What the task asks ::
Write out again, exactly, the lines below starting at the one with "old: robot [żółty]" and ending at the one with "first_place: [136, 180, 44, 44]".

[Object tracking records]
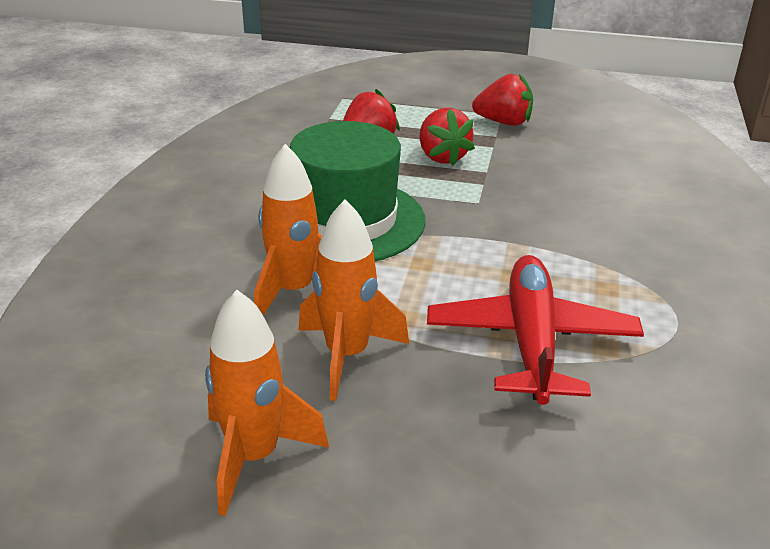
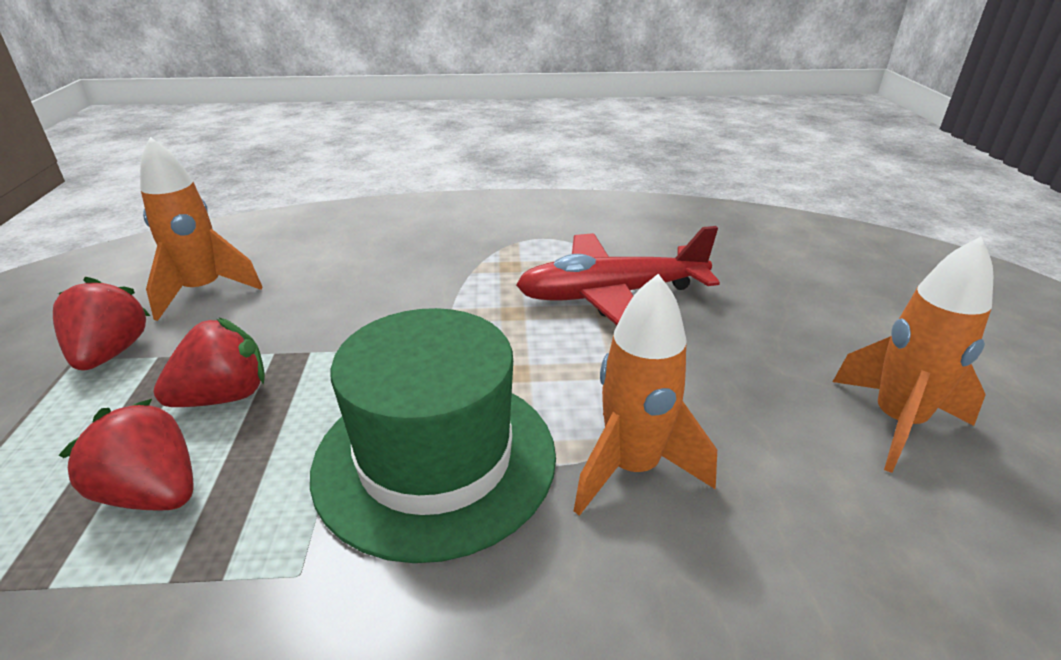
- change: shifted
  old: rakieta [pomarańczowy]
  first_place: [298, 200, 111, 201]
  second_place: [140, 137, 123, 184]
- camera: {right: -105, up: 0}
* * *
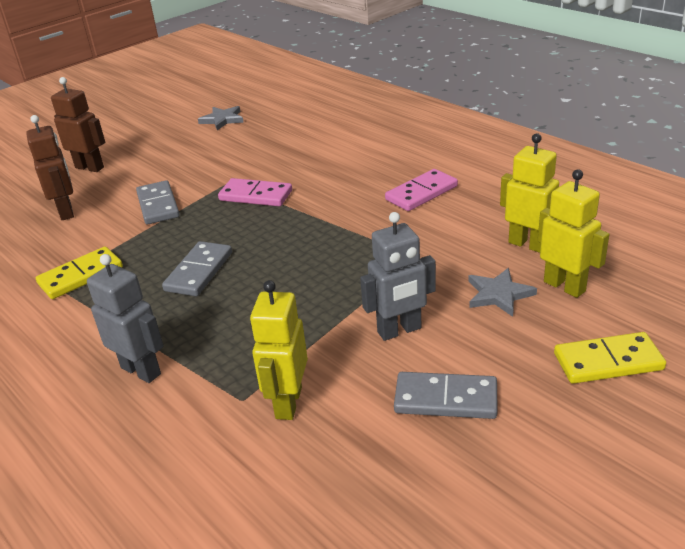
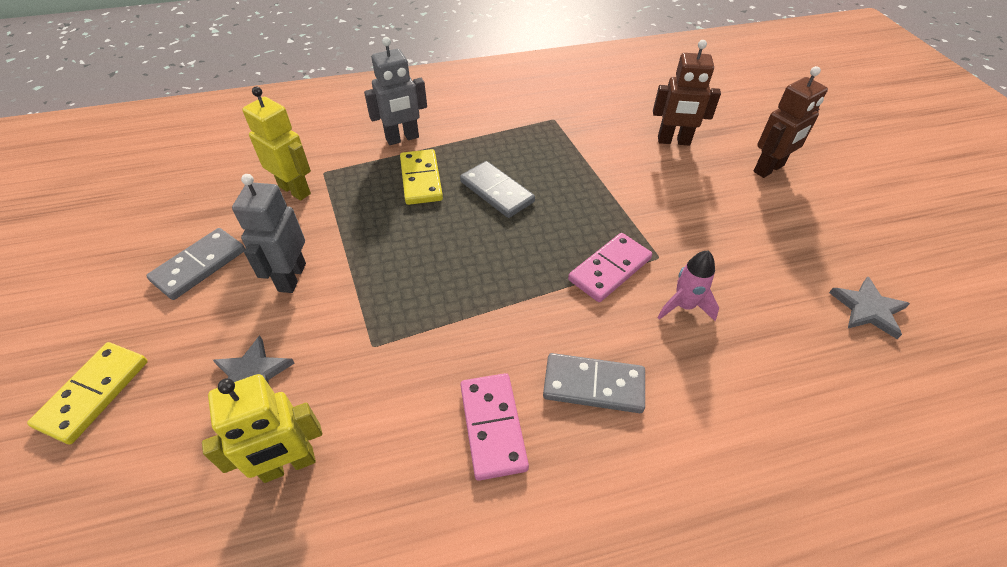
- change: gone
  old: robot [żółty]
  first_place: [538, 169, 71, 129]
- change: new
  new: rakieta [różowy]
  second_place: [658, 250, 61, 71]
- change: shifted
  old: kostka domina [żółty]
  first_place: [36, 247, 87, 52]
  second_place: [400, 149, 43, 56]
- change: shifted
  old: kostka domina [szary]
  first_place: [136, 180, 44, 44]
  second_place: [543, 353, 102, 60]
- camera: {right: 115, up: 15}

Solution to the problem ::
  old: robot [żółty]
  first_place: [538, 169, 71, 129]
- change: new
  new: rakieta [różowy]
  second_place: [658, 250, 61, 71]
- change: shifted
  old: kostka domina [żółty]
  first_place: [36, 247, 87, 52]
  second_place: [400, 149, 43, 56]
- change: shifted
  old: kostka domina [szary]
  first_place: [136, 180, 44, 44]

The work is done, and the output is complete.